→ **Shape state change listings**
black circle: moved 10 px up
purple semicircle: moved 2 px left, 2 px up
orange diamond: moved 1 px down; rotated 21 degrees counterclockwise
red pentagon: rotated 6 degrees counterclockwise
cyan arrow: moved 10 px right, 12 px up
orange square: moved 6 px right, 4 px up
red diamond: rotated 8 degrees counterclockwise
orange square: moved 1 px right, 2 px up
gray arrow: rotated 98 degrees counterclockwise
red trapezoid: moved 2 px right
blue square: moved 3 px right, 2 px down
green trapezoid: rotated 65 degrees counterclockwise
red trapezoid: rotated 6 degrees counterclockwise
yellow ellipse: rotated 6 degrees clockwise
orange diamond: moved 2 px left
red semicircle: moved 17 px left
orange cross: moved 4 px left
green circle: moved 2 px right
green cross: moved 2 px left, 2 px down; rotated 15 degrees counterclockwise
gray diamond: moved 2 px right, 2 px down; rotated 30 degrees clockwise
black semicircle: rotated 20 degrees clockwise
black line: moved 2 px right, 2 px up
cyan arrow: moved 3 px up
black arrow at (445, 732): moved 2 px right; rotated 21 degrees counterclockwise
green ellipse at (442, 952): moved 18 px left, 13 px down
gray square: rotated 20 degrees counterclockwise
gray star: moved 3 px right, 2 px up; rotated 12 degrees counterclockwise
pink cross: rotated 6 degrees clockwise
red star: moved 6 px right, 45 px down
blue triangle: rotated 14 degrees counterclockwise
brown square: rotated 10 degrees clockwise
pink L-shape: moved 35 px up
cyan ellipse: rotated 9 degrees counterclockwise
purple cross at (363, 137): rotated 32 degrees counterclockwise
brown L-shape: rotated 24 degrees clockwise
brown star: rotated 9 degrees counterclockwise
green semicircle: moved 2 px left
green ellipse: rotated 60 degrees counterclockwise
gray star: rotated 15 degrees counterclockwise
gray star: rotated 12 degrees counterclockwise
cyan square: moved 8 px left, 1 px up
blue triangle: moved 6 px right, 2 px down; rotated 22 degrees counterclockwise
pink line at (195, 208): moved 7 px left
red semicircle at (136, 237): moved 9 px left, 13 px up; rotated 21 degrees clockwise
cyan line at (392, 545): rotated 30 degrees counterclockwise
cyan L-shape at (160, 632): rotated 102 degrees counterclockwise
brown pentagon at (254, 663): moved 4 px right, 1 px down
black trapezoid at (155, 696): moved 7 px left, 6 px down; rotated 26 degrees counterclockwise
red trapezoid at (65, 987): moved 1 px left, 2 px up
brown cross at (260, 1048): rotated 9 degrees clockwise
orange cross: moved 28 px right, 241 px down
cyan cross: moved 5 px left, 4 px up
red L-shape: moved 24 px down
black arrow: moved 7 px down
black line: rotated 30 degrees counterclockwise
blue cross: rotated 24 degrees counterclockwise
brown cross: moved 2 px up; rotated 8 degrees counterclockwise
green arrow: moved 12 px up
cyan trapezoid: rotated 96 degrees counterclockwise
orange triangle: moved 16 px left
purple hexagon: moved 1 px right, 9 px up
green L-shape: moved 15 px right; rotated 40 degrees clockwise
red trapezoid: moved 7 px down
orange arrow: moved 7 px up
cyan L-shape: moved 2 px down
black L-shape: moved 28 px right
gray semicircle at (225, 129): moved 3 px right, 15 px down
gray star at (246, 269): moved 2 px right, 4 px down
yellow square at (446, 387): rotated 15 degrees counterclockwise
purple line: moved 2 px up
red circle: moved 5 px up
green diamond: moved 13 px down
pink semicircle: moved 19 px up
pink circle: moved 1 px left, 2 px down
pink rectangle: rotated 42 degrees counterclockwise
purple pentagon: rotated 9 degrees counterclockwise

→ **WORK REQUIRED**
In the entries above, find the line holding "black line: moved 2 px right, 2 px up" and the line holding "cyan L-shape at"; print both of them and every line between, exactly, and nothing else.

→ **EXERCISE RESPONSE**
black line: moved 2 px right, 2 px up
cyan arrow: moved 3 px up
black arrow at (445, 732): moved 2 px right; rotated 21 degrees counterclockwise
green ellipse at (442, 952): moved 18 px left, 13 px down
gray square: rotated 20 degrees counterclockwise
gray star: moved 3 px right, 2 px up; rotated 12 degrees counterclockwise
pink cross: rotated 6 degrees clockwise
red star: moved 6 px right, 45 px down
blue triangle: rotated 14 degrees counterclockwise
brown square: rotated 10 degrees clockwise
pink L-shape: moved 35 px up
cyan ellipse: rotated 9 degrees counterclockwise
purple cross at (363, 137): rotated 32 degrees counterclockwise
brown L-shape: rotated 24 degrees clockwise
brown star: rotated 9 degrees counterclockwise
green semicircle: moved 2 px left
green ellipse: rotated 60 degrees counterclockwise
gray star: rotated 15 degrees counterclockwise
gray star: rotated 12 degrees counterclockwise
cyan square: moved 8 px left, 1 px up
blue triangle: moved 6 px right, 2 px down; rotated 22 degrees counterclockwise
pink line at (195, 208): moved 7 px left
red semicircle at (136, 237): moved 9 px left, 13 px up; rotated 21 degrees clockwise
cyan line at (392, 545): rotated 30 degrees counterclockwise
cyan L-shape at (160, 632): rotated 102 degrees counterclockwise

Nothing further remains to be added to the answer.